● **TO DO**
Copy the material word for word, from its start through the line that contains "Dhaka: 11:12 -> 11:10", including both ends. Leave the pictures out of your copy.

● **LISTED ENTRIES**
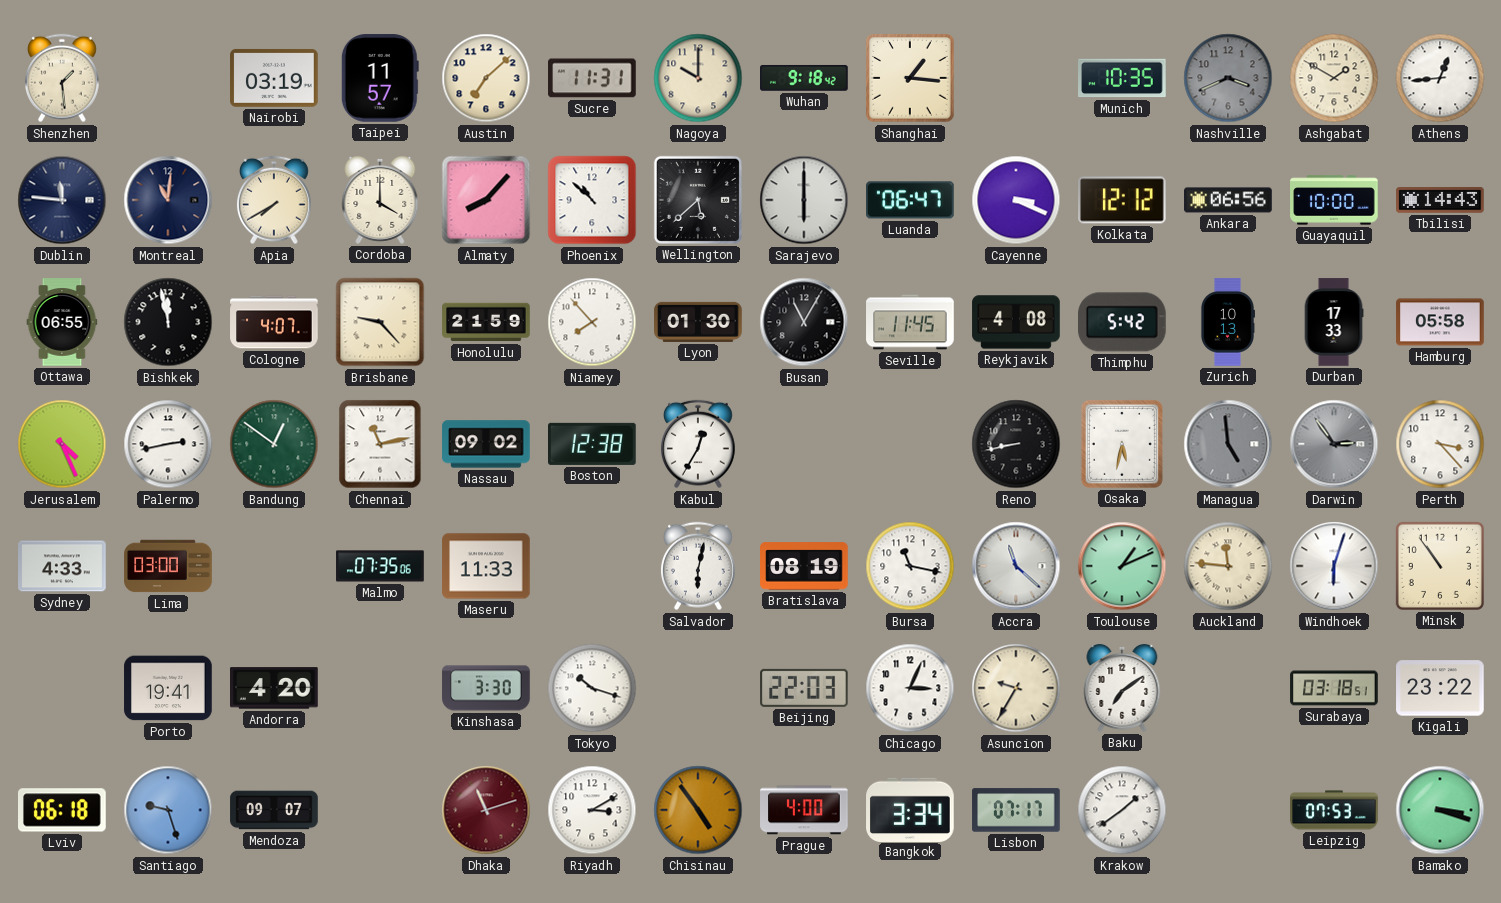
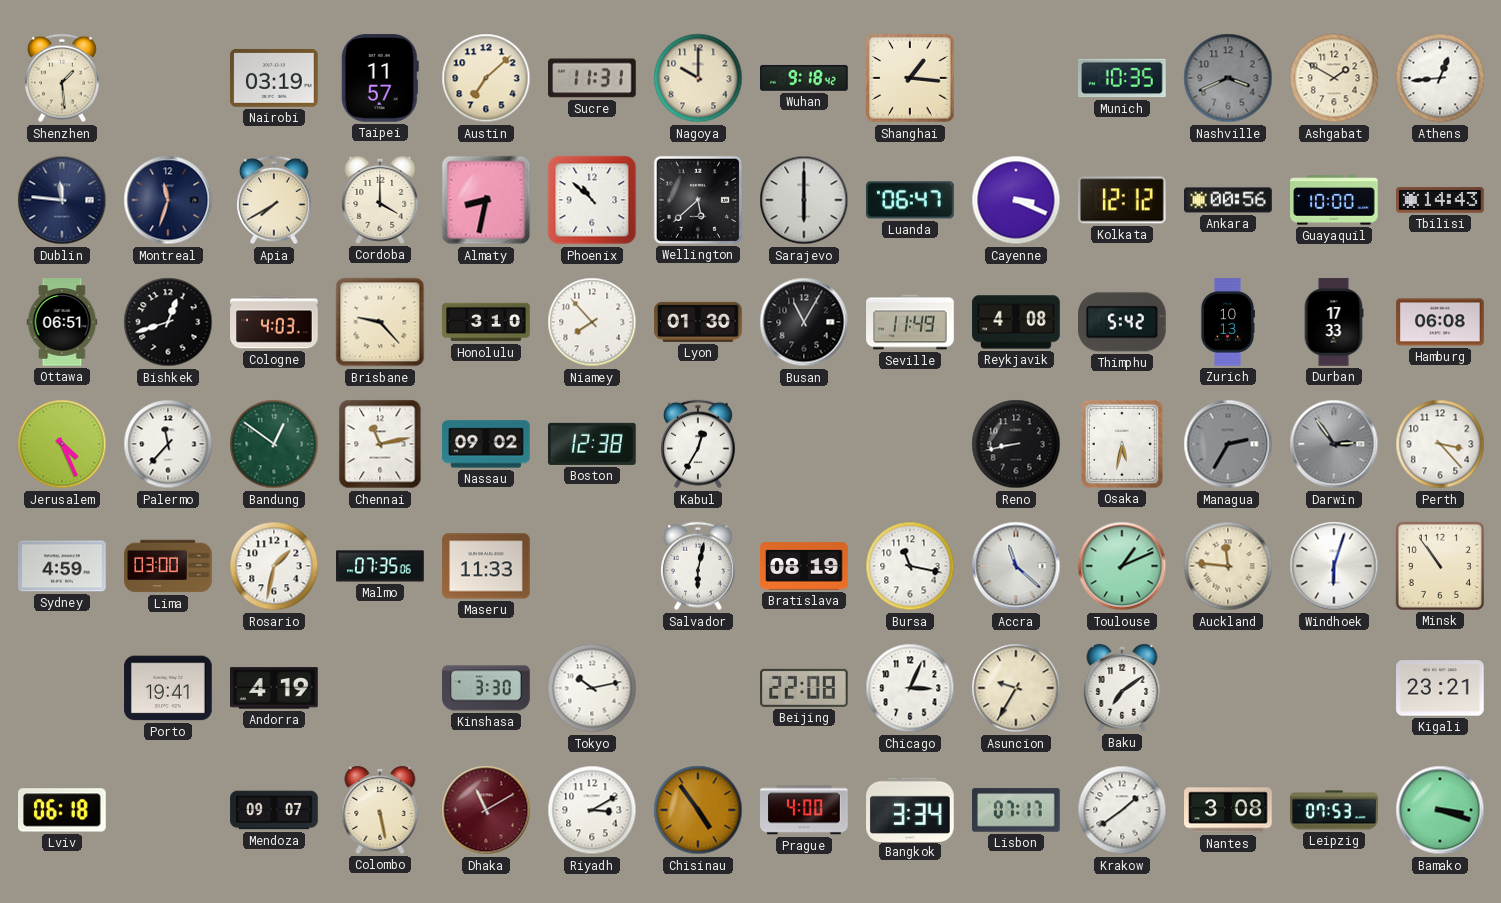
Montreal: 11:01 -> 11:33
Almaty: 8:07 -> 8:32
Ankara: 06:56 -> 00:56
Ottawa: 06:55 -> 06:51
Bishkek: 11:58 -> 12:42
Cologne: 4:07 -> 4:03
Honolulu: 21:59 -> 3:10
Seville: 11:45 -> 11:49
Hamburg: 05:58 -> 06:08
Palermo: 2:43 -> 11:37
Managua: 4:59 -> 2:35
Sydney: 4:33 -> 4:59
Rosario: none -> 1:32
Andorra: 4:20 -> 4:19
Tokyo: 10:18 -> 10:13
Beijing: 22:03 -> 22:08
Surabaya: 03:18 -> none
Kigali: 23:22 -> 23:21
Santiago: 9:27 -> none
Colombo: none -> 5:28
Dhaka: 11:12 -> 11:10
Nantes: none -> 3:08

● **EXERCISE ANSWER**
Montreal: 11:01 -> 11:33
Almaty: 8:07 -> 8:32
Ankara: 06:56 -> 00:56
Ottawa: 06:55 -> 06:51
Bishkek: 11:58 -> 12:42
Cologne: 4:07 -> 4:03
Honolulu: 21:59 -> 3:10
Seville: 11:45 -> 11:49
Hamburg: 05:58 -> 06:08
Palermo: 2:43 -> 11:37
Managua: 4:59 -> 2:35
Sydney: 4:33 -> 4:59
Rosario: none -> 1:32
Andorra: 4:20 -> 4:19
Tokyo: 10:18 -> 10:13
Beijing: 22:03 -> 22:08
Surabaya: 03:18 -> none
Kigali: 23:22 -> 23:21
Santiago: 9:27 -> none
Colombo: none -> 5:28
Dhaka: 11:12 -> 11:10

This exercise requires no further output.